> [Exercise instructions]
Leave out the pictures. Return every record otherwise untouched.

> [Source records]
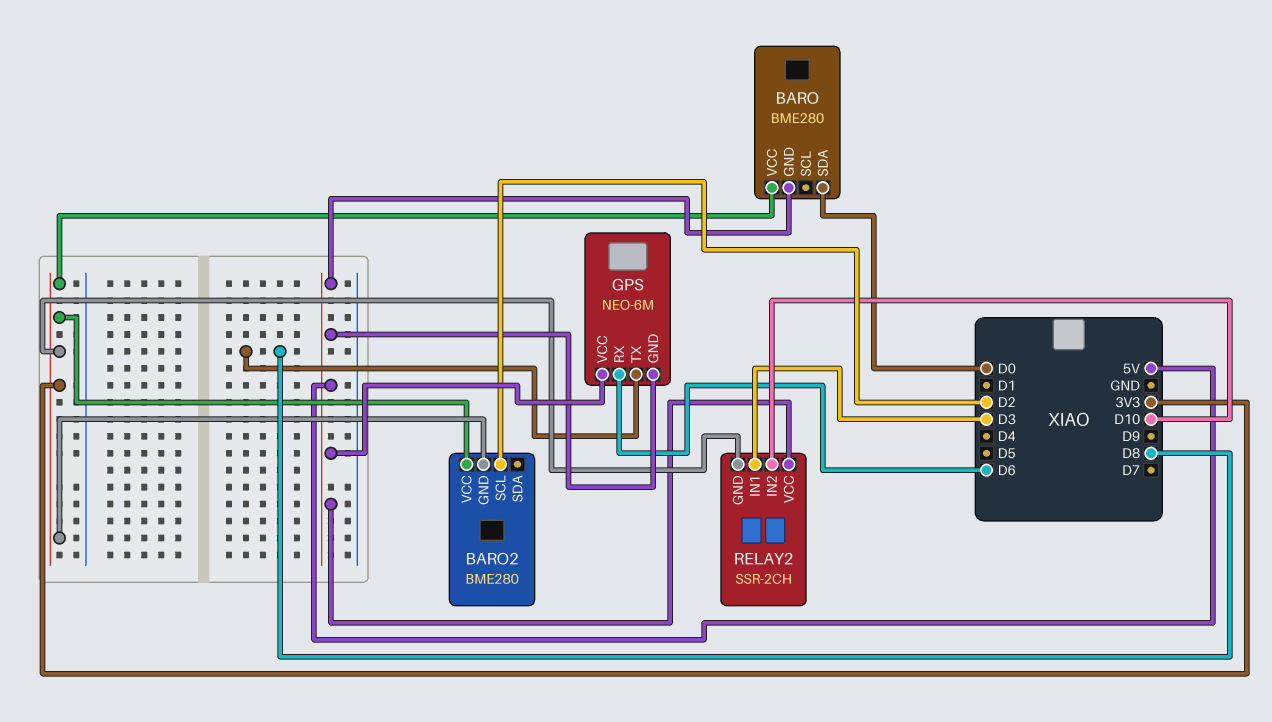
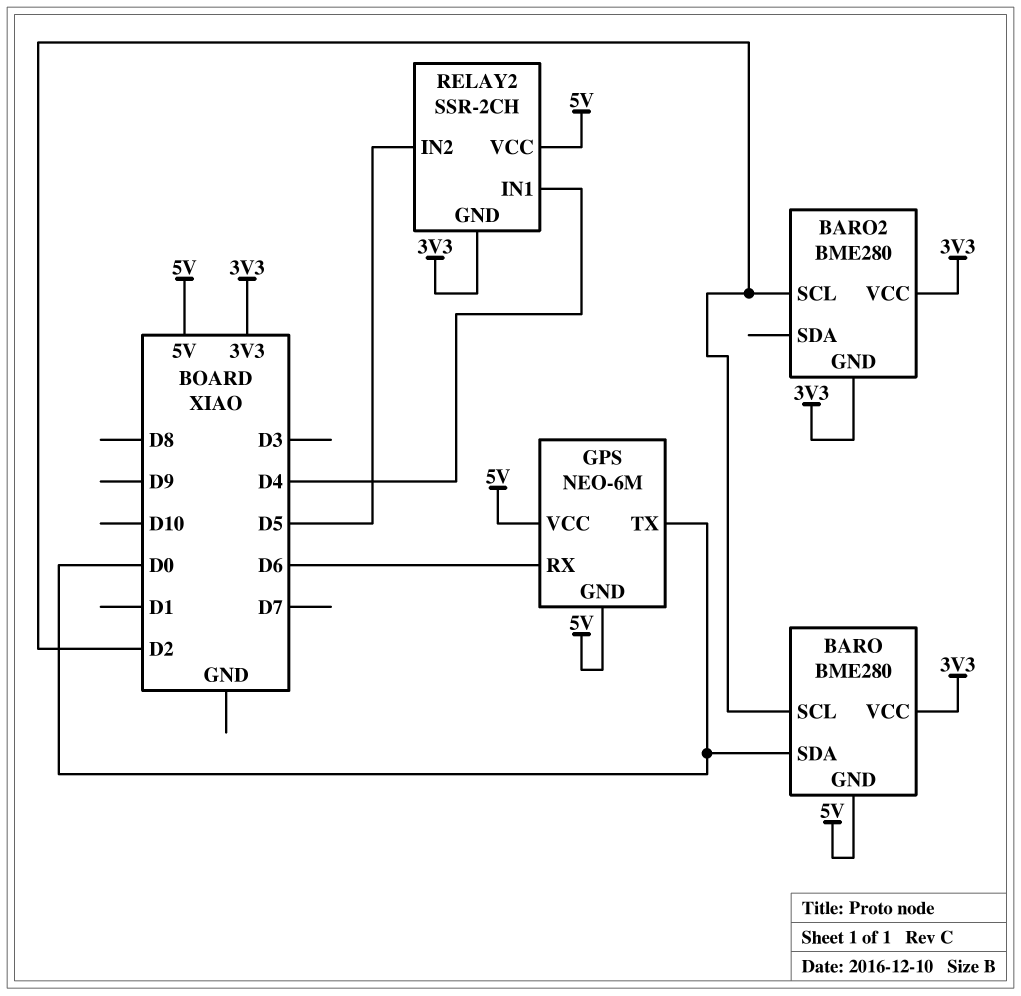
BARO pin SCL: none -> D2
GPS pin TX: D8 -> D0
RELAY2 pin IN1: D3 -> D4
RELAY2 pin IN2: D10 -> D5

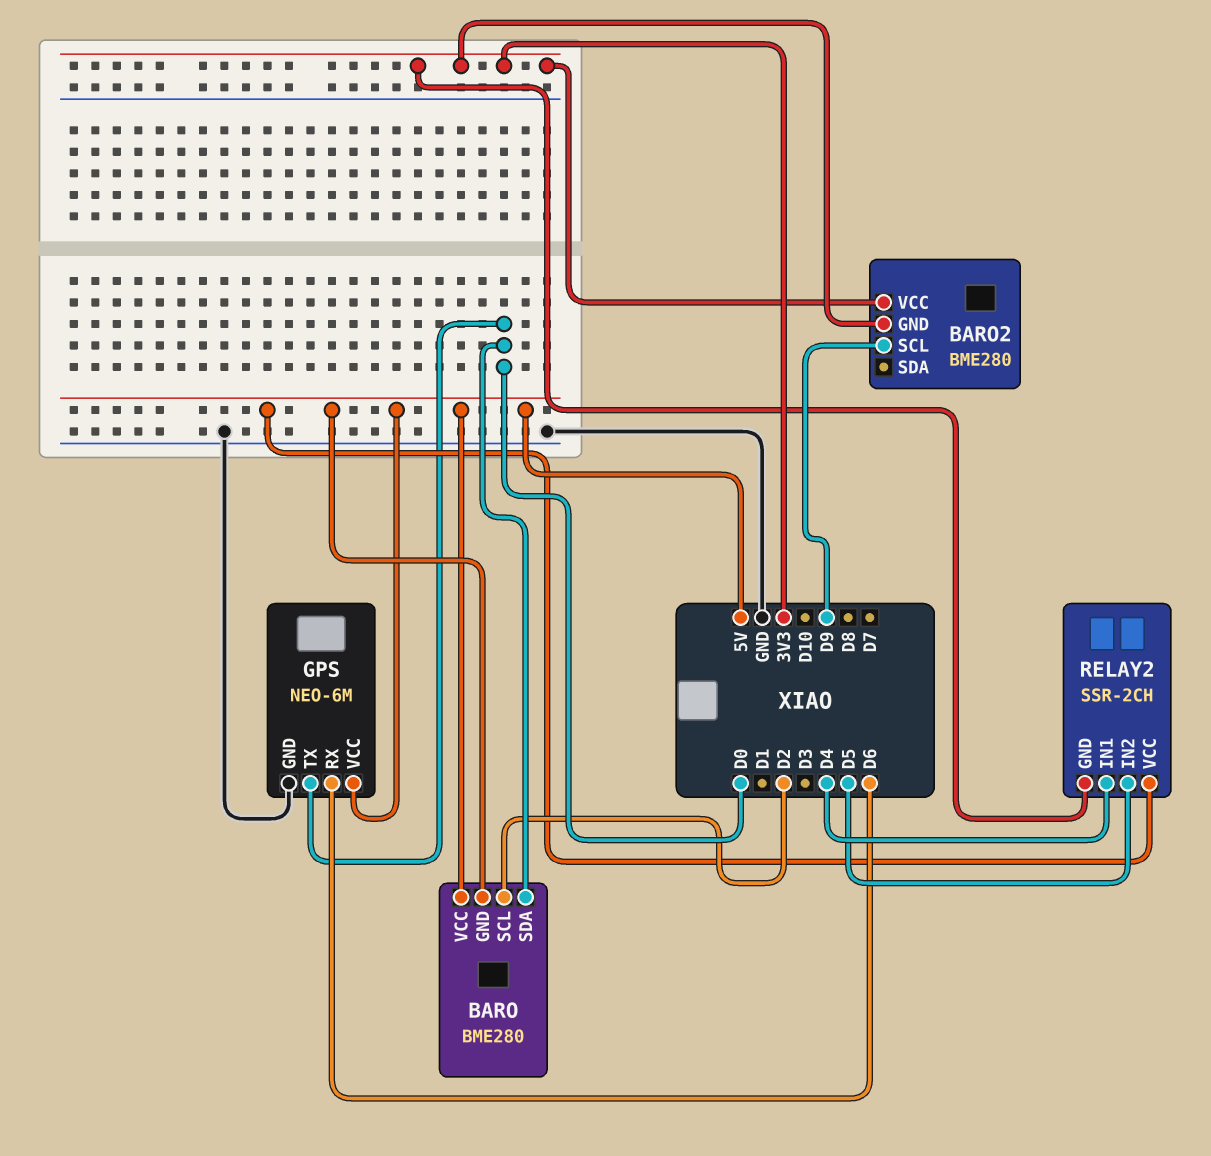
BARO pin VCC: 3V3 -> 5V
BARO2 pin SCL: D2 -> D9
GPS pin GND: 5V -> GND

> [Solution to the problem]
BARO pin SCL: none -> D2
GPS pin TX: D8 -> D0
RELAY2 pin IN1: D3 -> D4
RELAY2 pin IN2: D10 -> D5

BARO pin VCC: 3V3 -> 5V
BARO2 pin SCL: D2 -> D9
GPS pin GND: 5V -> GND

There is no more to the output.